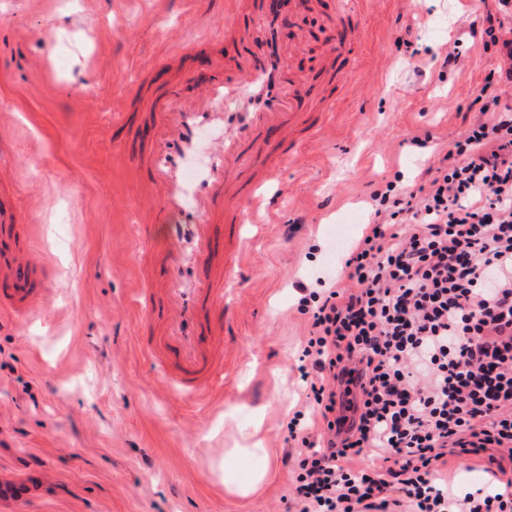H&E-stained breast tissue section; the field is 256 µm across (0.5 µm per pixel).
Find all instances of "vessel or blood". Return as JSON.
<instances>
[{
  "label": "vessel or blood",
  "mask_w": 512,
  "mask_h": 512,
  "mask_svg": "<svg viewBox=\"0 0 512 512\" xmlns=\"http://www.w3.org/2000/svg\"><path fill=\"white\" fill-rule=\"evenodd\" d=\"M244 8L262 14L264 23L236 67L224 80L201 86L191 104L174 95L157 103L164 118L154 132L143 202L168 244L161 289L145 293L163 326L149 352L179 391L194 398L203 395L216 370L212 329L201 312L222 303L224 295L198 272L214 251L217 202L227 194L254 200L260 182L277 178V160L264 159L255 175L248 154L261 148L267 127L278 128L280 143L291 142L284 117L293 93L303 89L289 83L286 50L276 36L284 16L270 15L268 0H225V12ZM29 236L17 217L0 218V308L19 314L42 307L47 292L46 265L28 245Z\"/></svg>",
  "instance_id": "b4317fda"
}]
</instances>
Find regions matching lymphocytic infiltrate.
<instances>
[{
	"mask_svg": "<svg viewBox=\"0 0 512 512\" xmlns=\"http://www.w3.org/2000/svg\"><path fill=\"white\" fill-rule=\"evenodd\" d=\"M471 22L512 60V0ZM492 69L483 120L439 152L415 188L373 193L336 280L297 283L311 331L305 404L287 423L300 512H512V106ZM481 457L492 482L465 494L448 457Z\"/></svg>",
	"mask_w": 512,
	"mask_h": 512,
	"instance_id": "lymphocytic-infiltrate-1",
	"label": "lymphocytic infiltrate"
}]
</instances>
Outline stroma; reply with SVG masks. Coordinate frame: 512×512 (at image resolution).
Listing matches in <instances>:
<instances>
[{
	"label": "stroma",
	"mask_w": 512,
	"mask_h": 512,
	"mask_svg": "<svg viewBox=\"0 0 512 512\" xmlns=\"http://www.w3.org/2000/svg\"><path fill=\"white\" fill-rule=\"evenodd\" d=\"M472 5L313 0L283 30L303 46L289 75L307 82L288 115L295 153L257 202L235 203L238 242L213 224L230 332L196 400L142 351L159 327L141 272L163 247L145 240L142 169L154 103L224 78L259 19L224 0H0V198L50 263L43 312L0 309V512H297L284 437L310 323L293 284L331 281L346 250L335 226L366 224L386 183L419 182L429 156L412 138L442 149L479 120L470 102L512 61L463 41L458 68L441 69ZM319 120L329 137L309 132ZM262 463L256 493L225 485Z\"/></svg>",
	"instance_id": "stroma-1"
}]
</instances>
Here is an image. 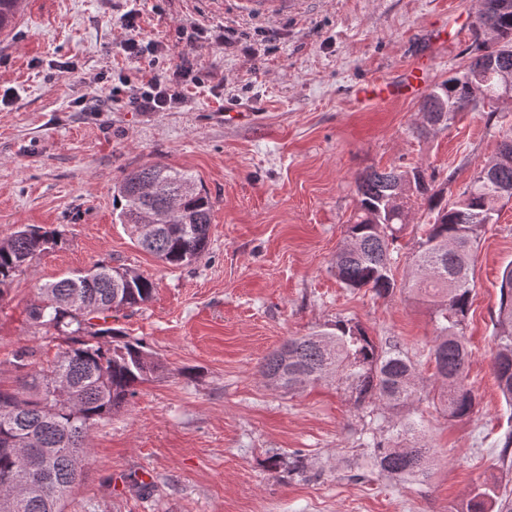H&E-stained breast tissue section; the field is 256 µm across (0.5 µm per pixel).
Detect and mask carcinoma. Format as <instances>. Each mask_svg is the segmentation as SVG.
I'll list each match as a JSON object with an SVG mask.
<instances>
[{
    "label": "carcinoma",
    "mask_w": 512,
    "mask_h": 512,
    "mask_svg": "<svg viewBox=\"0 0 512 512\" xmlns=\"http://www.w3.org/2000/svg\"><path fill=\"white\" fill-rule=\"evenodd\" d=\"M506 2L485 15L499 43H477L465 72L435 84L424 99L419 112L429 125L448 127L458 114L476 109L473 83L489 101L500 98L498 71H512V51L506 52L512 48V0ZM18 9L19 0H0V29L12 25ZM487 57L495 58V67L475 72L474 66ZM495 162V180L474 177L451 208L433 176L420 167L364 171L356 179L358 201L346 229V237L356 240L355 249H339L332 264L347 288H369L379 296L393 292L395 244L410 226L415 206L427 207L429 219L415 225L414 275L404 289L430 311L436 335L429 357L434 380L441 384L437 399L450 418L468 417L476 405L466 375L469 273L479 227L493 220L497 187H512L511 135L501 141ZM167 208L166 223L155 225L149 236L139 231L138 225L156 221ZM213 208L200 180L161 163L128 172L116 187L119 223L130 225L141 246L170 266H188L203 255ZM60 243L54 231L19 227L7 249L0 250V295L33 259ZM95 269L89 278L70 273L38 288L39 300L29 316L34 324L55 330L58 352L49 367L26 373L18 389L0 388V484L9 476L11 483L28 489L21 496L0 489V512H64L88 463L92 428L127 406L138 385L164 373L159 357L142 341L125 340L112 327V314L151 299L152 282L138 274L117 285L118 269L105 263ZM494 338L492 370L512 408V264L500 284ZM33 356V350L19 348L9 362L23 371ZM58 372L66 376V391L51 396L47 388ZM261 372L272 385L290 391L338 382L358 408L394 410L423 397L416 365L400 349L379 348L362 327L344 320L288 338L264 358ZM417 430V423L407 420L397 440L372 439L367 447L373 465L392 478L424 474L430 448L413 442ZM460 512H512V491L477 486Z\"/></svg>",
    "instance_id": "carcinoma-1"
}]
</instances>
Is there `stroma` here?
<instances>
[{
    "label": "stroma",
    "mask_w": 512,
    "mask_h": 512,
    "mask_svg": "<svg viewBox=\"0 0 512 512\" xmlns=\"http://www.w3.org/2000/svg\"><path fill=\"white\" fill-rule=\"evenodd\" d=\"M275 14L247 0H26L0 35V240L21 225L63 233L0 295V386L14 388V350L51 361L52 333L28 316L38 287L98 263L149 277L151 300L113 327L167 365L130 404L91 431V453L65 512H458L473 487L512 488L499 450L512 423L491 361L493 318L512 263V199L478 232L465 335L471 417L421 401L380 416L354 408L336 383L288 392L260 373L288 337L347 320L380 347L395 344L423 377L434 371L425 304L400 288L412 273V233L399 240L397 290H352L331 269L370 168L422 167L458 200L512 134V99L420 130V99L359 102L369 81L398 79L431 56L430 83L462 73L478 0H298ZM136 13L159 58L127 59L120 22ZM235 28L203 44L202 71L223 75L169 112L128 106L117 71L139 80L178 63L183 20ZM252 113L228 123L225 110ZM155 163L192 172L215 206L203 256L169 267L115 219L114 189ZM421 423L433 459L426 476L379 473L362 445L393 422ZM307 465L292 472L295 458Z\"/></svg>",
    "instance_id": "obj_1"
}]
</instances>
════════════════════
> _Description of the task_
Pick out the lines that have the word "Find". Copy them all.

> _Task result_
Find all instances of "vessel or blood". Return as JSON.
Find regions matching lymphocytic infiltrate.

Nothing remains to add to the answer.